> _AVAILABLE DATA_:
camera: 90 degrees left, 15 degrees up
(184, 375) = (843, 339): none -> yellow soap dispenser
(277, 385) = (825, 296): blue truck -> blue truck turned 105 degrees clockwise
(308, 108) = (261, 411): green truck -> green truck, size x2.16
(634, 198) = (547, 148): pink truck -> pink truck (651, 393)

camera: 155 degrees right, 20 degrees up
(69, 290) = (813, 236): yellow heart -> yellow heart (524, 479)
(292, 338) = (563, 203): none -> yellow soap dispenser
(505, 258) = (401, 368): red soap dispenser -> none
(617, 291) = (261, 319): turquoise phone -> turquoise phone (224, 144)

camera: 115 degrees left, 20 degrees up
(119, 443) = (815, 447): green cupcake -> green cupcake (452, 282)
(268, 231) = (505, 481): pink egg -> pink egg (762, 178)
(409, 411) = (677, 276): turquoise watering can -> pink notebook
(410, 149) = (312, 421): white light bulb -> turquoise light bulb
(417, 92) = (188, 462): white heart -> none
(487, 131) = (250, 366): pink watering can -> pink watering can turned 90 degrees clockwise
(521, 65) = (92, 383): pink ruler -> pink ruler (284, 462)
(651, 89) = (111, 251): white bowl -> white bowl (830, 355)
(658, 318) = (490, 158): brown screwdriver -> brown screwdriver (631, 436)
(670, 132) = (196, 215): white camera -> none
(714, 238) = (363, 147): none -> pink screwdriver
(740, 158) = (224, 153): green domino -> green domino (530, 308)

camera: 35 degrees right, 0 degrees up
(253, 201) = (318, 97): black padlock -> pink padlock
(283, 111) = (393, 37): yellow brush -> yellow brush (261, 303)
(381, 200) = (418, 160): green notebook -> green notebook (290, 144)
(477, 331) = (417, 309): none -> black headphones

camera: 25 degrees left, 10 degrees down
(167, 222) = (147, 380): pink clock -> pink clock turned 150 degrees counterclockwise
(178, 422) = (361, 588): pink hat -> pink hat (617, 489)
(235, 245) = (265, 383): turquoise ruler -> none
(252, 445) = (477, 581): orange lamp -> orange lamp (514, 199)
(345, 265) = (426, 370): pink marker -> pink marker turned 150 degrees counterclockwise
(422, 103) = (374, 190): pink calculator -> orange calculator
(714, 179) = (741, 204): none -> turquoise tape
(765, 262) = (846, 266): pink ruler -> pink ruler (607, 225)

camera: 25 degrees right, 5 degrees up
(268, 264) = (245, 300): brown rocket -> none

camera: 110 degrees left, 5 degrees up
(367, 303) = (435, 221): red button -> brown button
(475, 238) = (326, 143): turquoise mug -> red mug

> _DESCRIPTION OF THE TASK_:
Only the lines from the one containing "(367, 303) = (435, 221): red" through the end of the listing should be copied, and they should be copied exactly.

> _SOLUTION TO THIS TASK_:
(367, 303) = (435, 221): red button -> brown button
(475, 238) = (326, 143): turquoise mug -> red mug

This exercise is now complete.